The answer should be one number only, namely how many lines of the records hold the word "brick".

(Collection entries)
/---
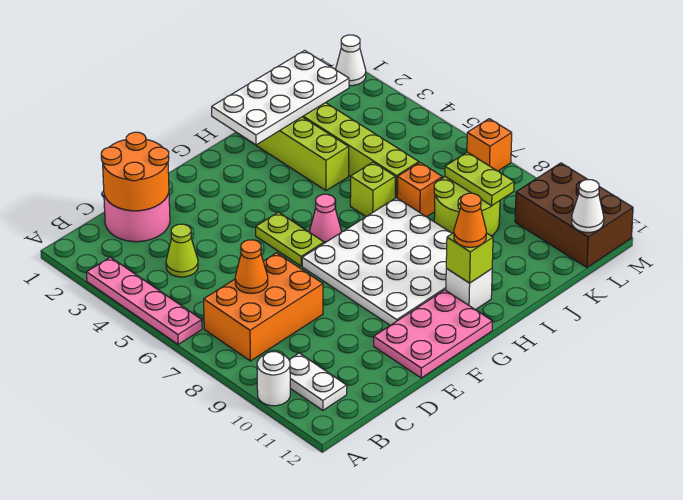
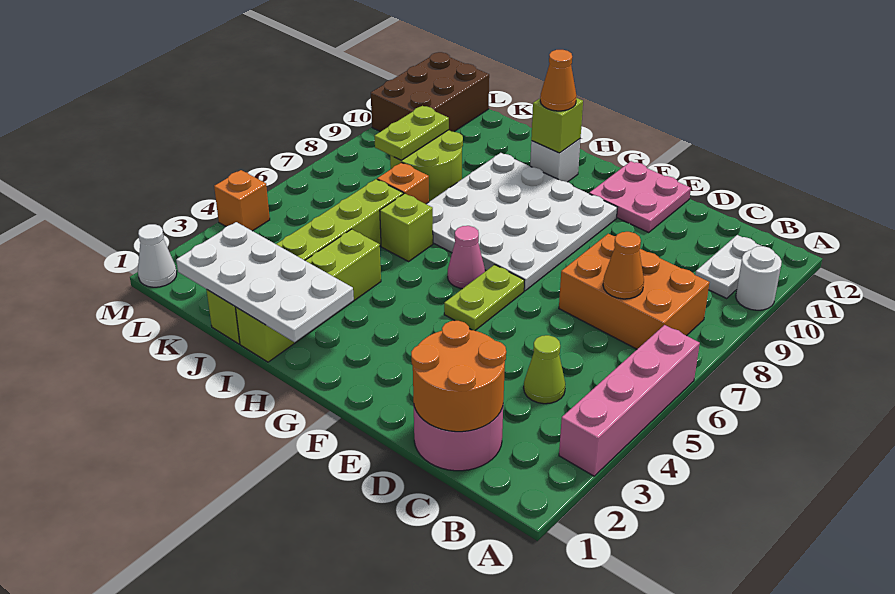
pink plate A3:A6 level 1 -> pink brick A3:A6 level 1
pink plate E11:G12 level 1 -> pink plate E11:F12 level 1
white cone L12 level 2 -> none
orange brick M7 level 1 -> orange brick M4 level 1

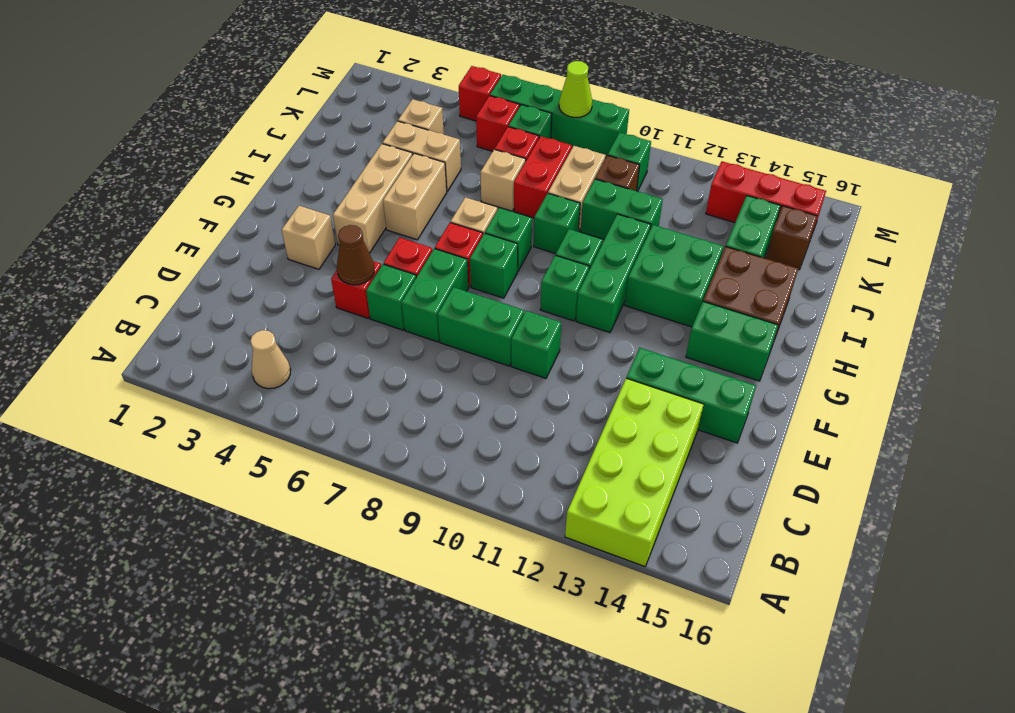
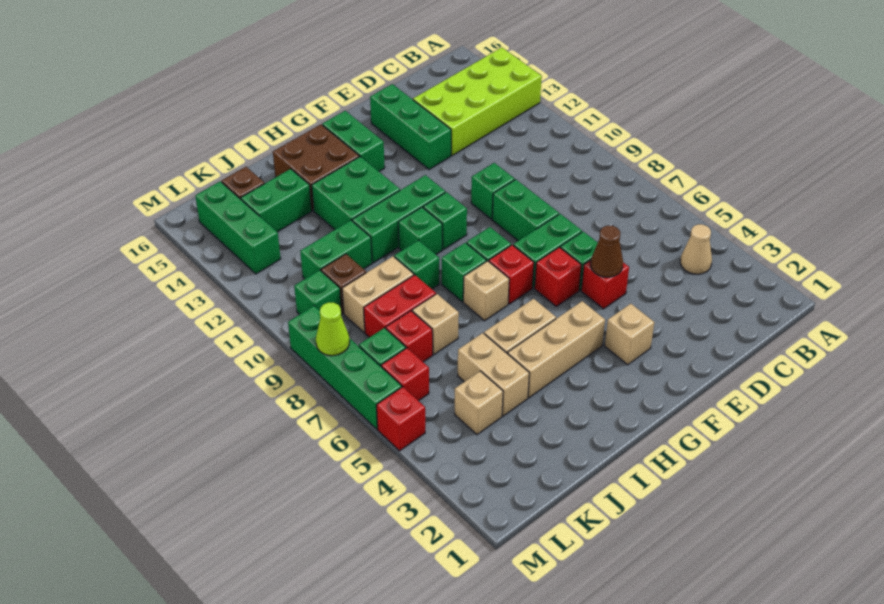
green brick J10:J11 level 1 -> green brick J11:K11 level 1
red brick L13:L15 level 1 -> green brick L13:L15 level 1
\---
#### Finished task
4